> **ASSIGNMENT**:
Consider the listing below. Extract exactly the lines from the line containing "C216: 4.7uF (SPK, VX2) -> 1uF (SPK, VX2)" to the line containing "U203: MCP6002 -> LM324", both included.

> **TASK INPUT**:
----

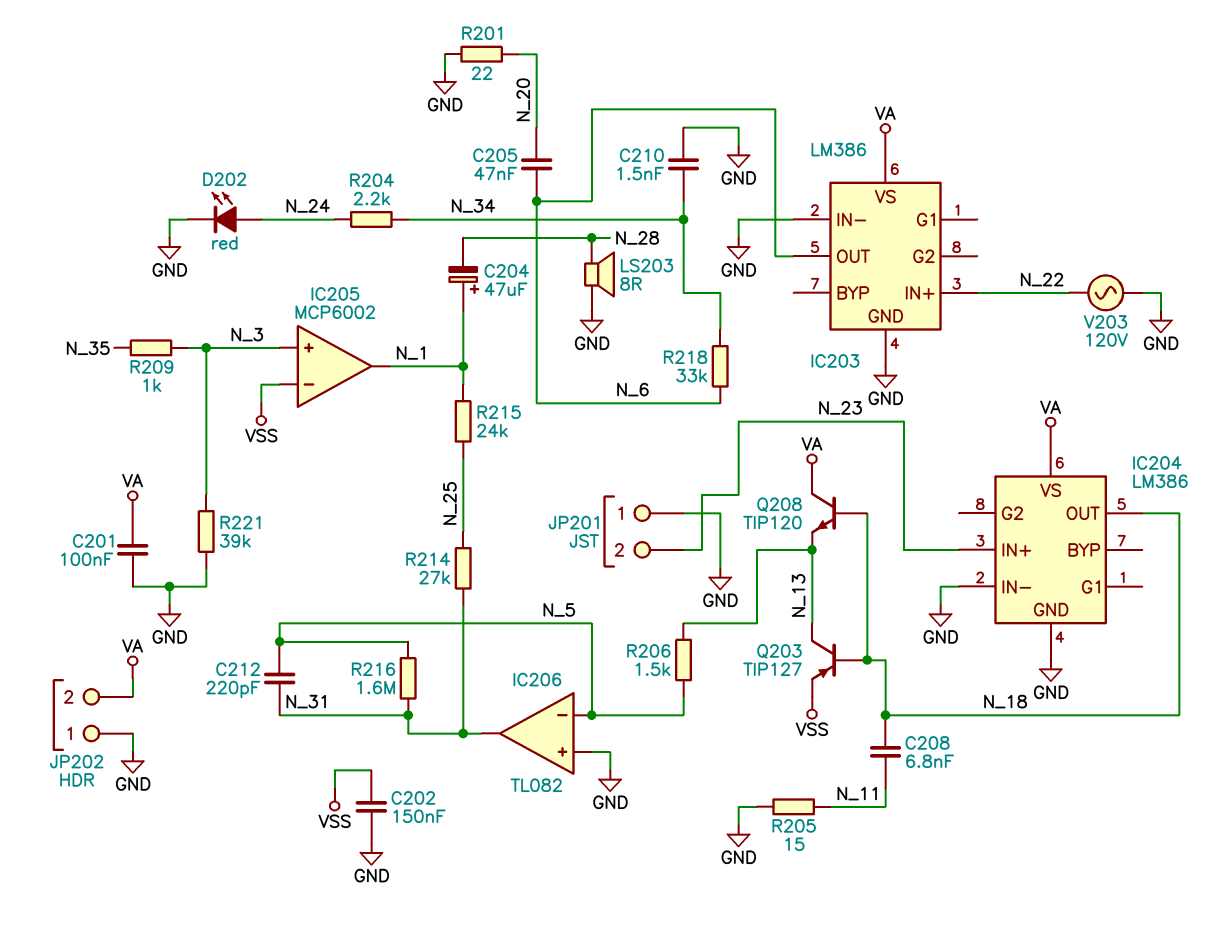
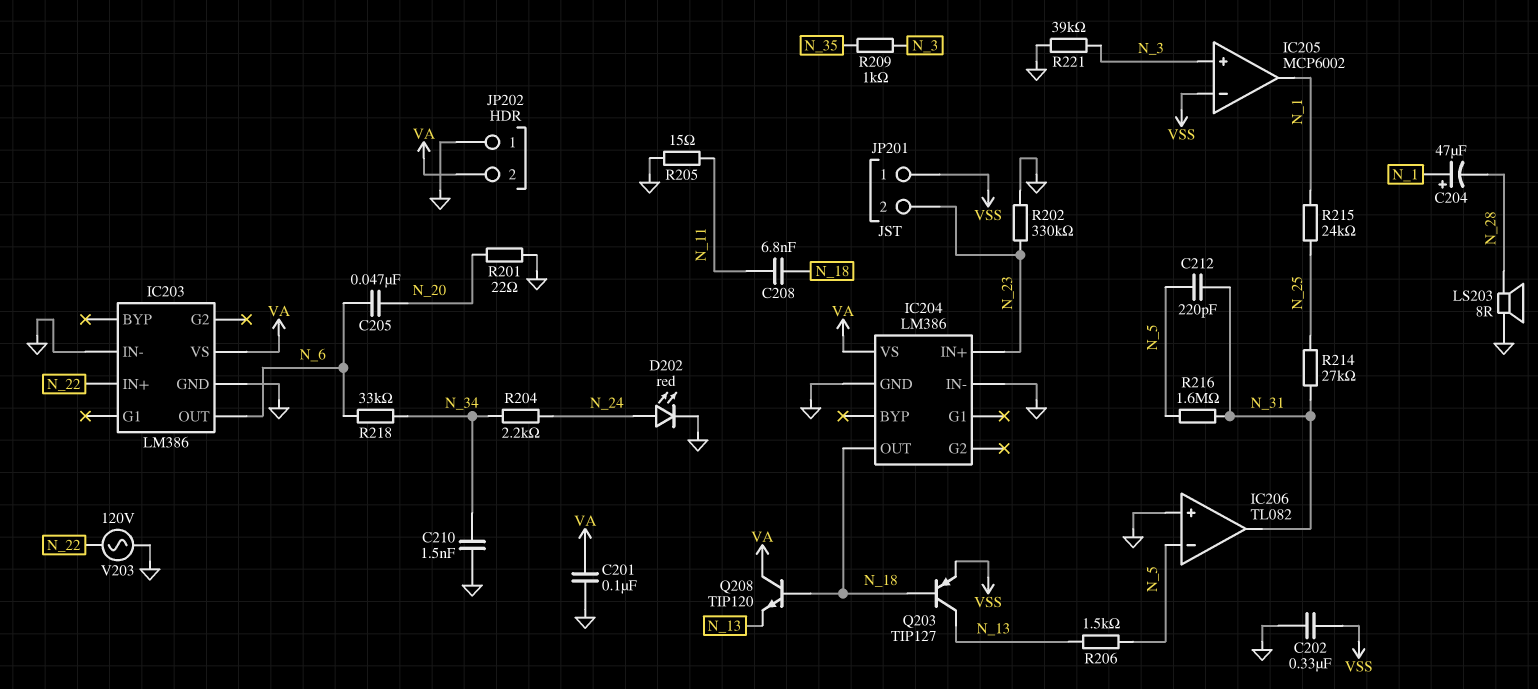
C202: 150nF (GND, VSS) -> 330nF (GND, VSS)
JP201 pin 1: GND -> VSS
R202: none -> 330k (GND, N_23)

----

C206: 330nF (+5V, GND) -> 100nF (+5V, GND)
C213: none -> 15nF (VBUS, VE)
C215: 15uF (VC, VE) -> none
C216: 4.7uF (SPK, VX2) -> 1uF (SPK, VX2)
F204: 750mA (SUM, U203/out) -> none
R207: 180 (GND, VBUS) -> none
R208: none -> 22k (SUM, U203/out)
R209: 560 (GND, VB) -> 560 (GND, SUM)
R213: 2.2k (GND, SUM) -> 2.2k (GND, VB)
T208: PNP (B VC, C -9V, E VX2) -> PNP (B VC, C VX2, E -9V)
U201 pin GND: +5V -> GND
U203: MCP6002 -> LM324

----

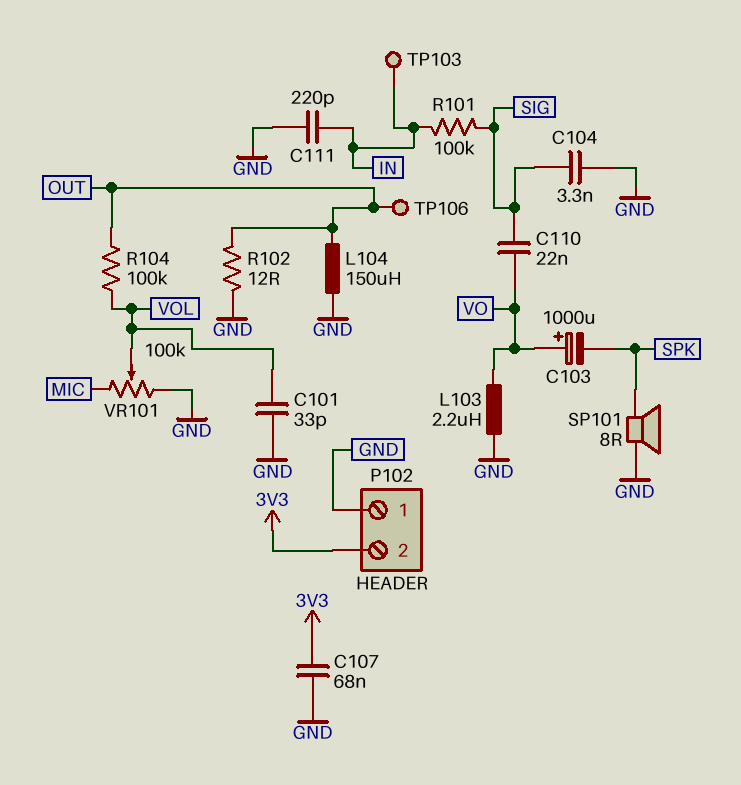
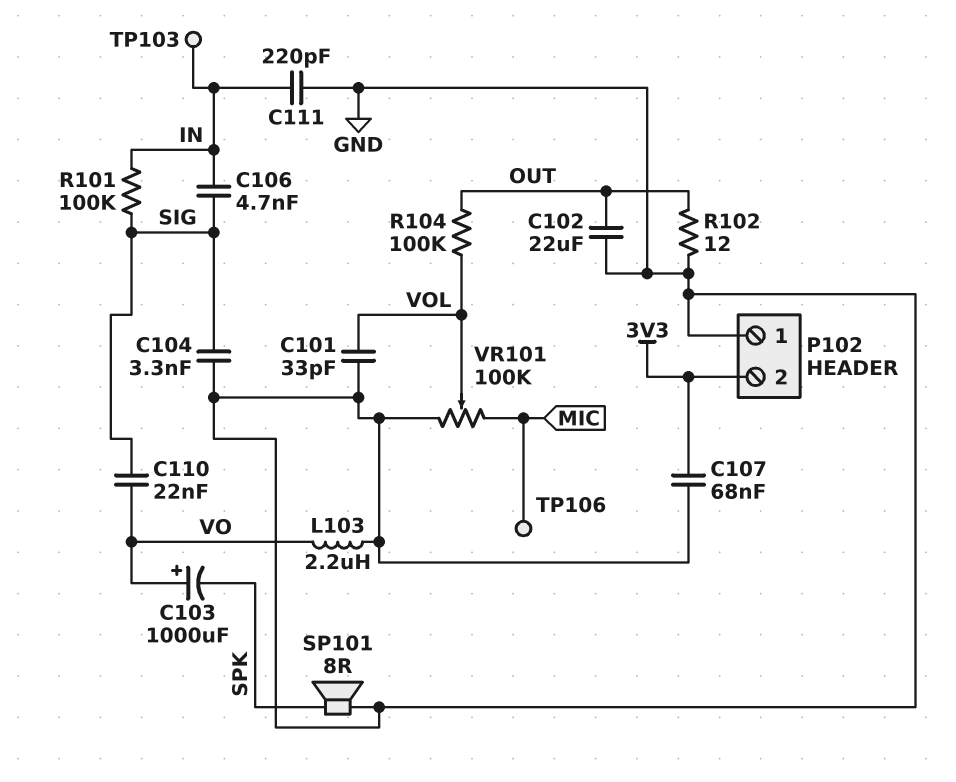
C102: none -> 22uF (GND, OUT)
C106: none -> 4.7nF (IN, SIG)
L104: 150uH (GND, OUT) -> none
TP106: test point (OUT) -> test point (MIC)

----

> **SOLVED EXERCISE**:
C216: 4.7uF (SPK, VX2) -> 1uF (SPK, VX2)
F204: 750mA (SUM, U203/out) -> none
R207: 180 (GND, VBUS) -> none
R208: none -> 22k (SUM, U203/out)
R209: 560 (GND, VB) -> 560 (GND, SUM)
R213: 2.2k (GND, SUM) -> 2.2k (GND, VB)
T208: PNP (B VC, C -9V, E VX2) -> PNP (B VC, C VX2, E -9V)
U201 pin GND: +5V -> GND
U203: MCP6002 -> LM324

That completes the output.